:: Information given

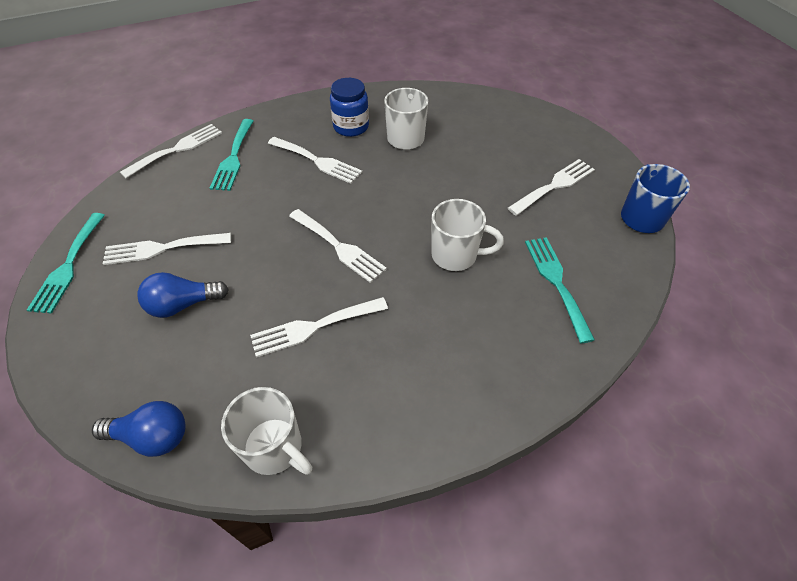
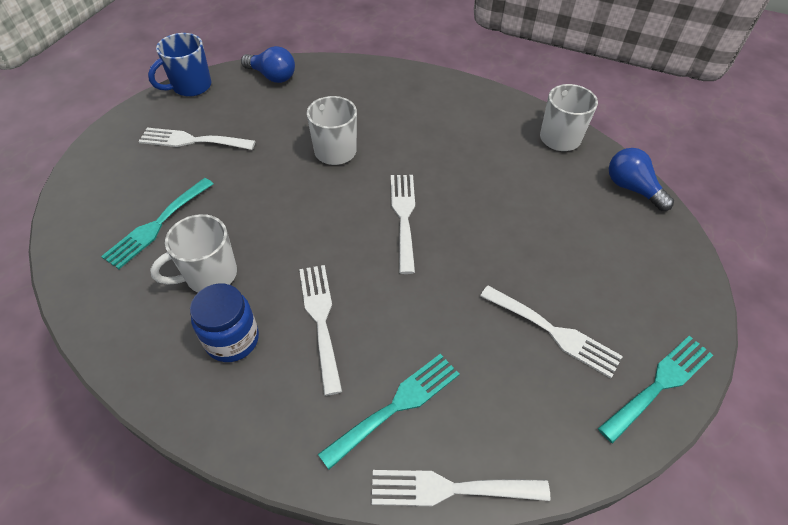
camera: 135 degrees left, 0 degrees up
blue light bulb [138,272,229,318] -> blue light bulb moved to [241,46,295,83]
white fork [250,297,388,357] -> none
turquoise fork [525,237,595,343] -> turquoise fork moved to [101,178,213,269]

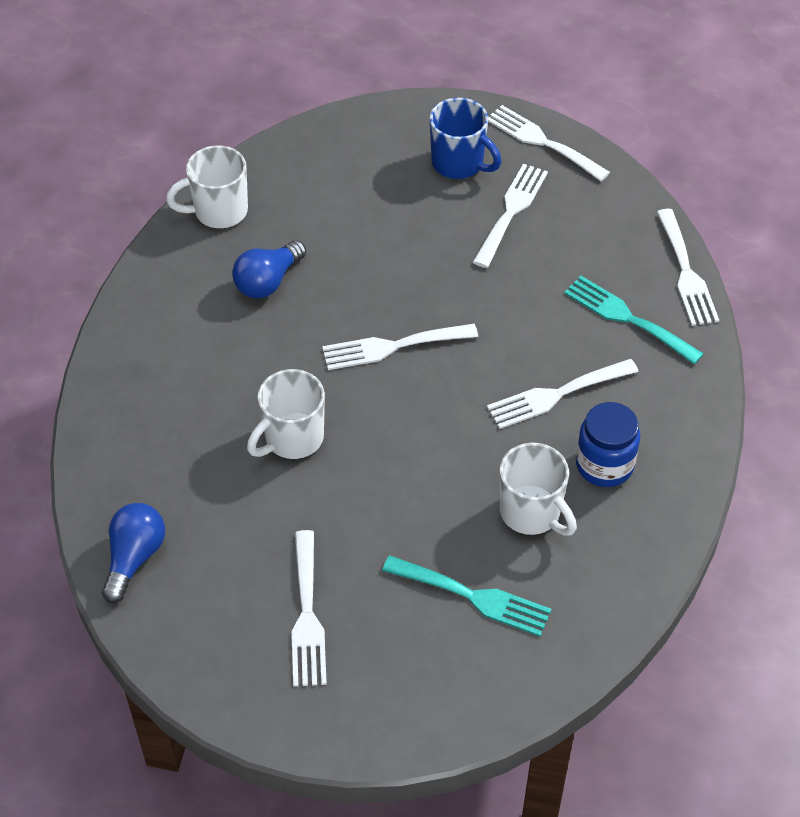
camera: 100 degrees left, 0 degrees up
blue mug [148,33,211,97] -> blue mug moved to [429,98,501,179]
turquoise fork [598,336,713,443] -> white fork [488,105,610,181]
blue light bulb [609,148,674,211] -> blue light bulb moved to [232,240,306,299]

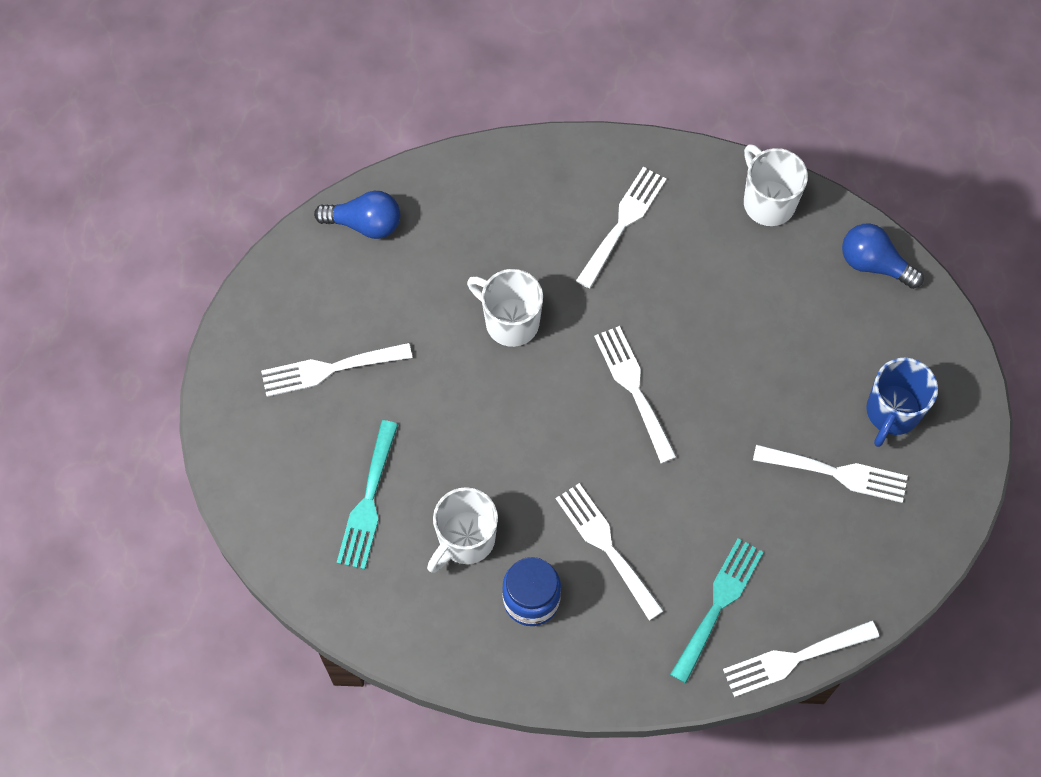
camera: 80 degrees right, 15 degrees up
blue light bulb [232,240,306,299] -> blue light bulb moved to [842,224,924,289]
white fork [488,105,610,181] -> white fork moved to [576,167,667,289]

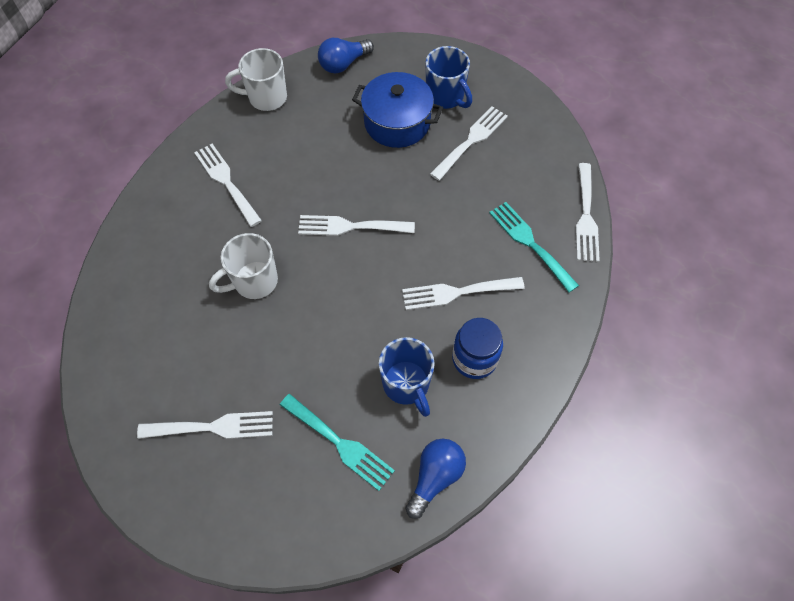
camera: 65 degrees left, 5 degrees down
white fork [261,343,412,397] -> white fork turned 105 degrees counterclockwise [137,411,273,439]
blue light bulb [314,191,400,239] -> blue light bulb moved to [405,439,466,519]
white mug [427,487,498,573] -> blue mug [379,337,435,417]
none -> blue pot [352,72,443,148]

::::

• **Problem requirements**: Copy the final stretch of the entries exactly: the line containing "blue light bulb [138,272,229,318]" and every line after it through the last. Include no pictures and nothing more.

• **Answer area**:
blue light bulb [138,272,229,318] -> blue light bulb moved to [241,46,295,83]
white fork [250,297,388,357] -> none
turquoise fork [525,237,595,343] -> turquoise fork moved to [101,178,213,269]

camera: 100 degrees left, 0 degrees up
blue mug [148,33,211,97] -> blue mug moved to [429,98,501,179]
turquoise fork [598,336,713,443] -> white fork [488,105,610,181]
blue light bulb [609,148,674,211] -> blue light bulb moved to [232,240,306,299]

camera: 80 degrees right, 15 degrees up
blue light bulb [232,240,306,299] -> blue light bulb moved to [842,224,924,289]
white fork [488,105,610,181] -> white fork moved to [576,167,667,289]

camera: 65 degrees left, 5 degrees down
white fork [261,343,412,397] -> white fork turned 105 degrees counterclockwise [137,411,273,439]
blue light bulb [314,191,400,239] -> blue light bulb moved to [405,439,466,519]
white mug [427,487,498,573] -> blue mug [379,337,435,417]
none -> blue pot [352,72,443,148]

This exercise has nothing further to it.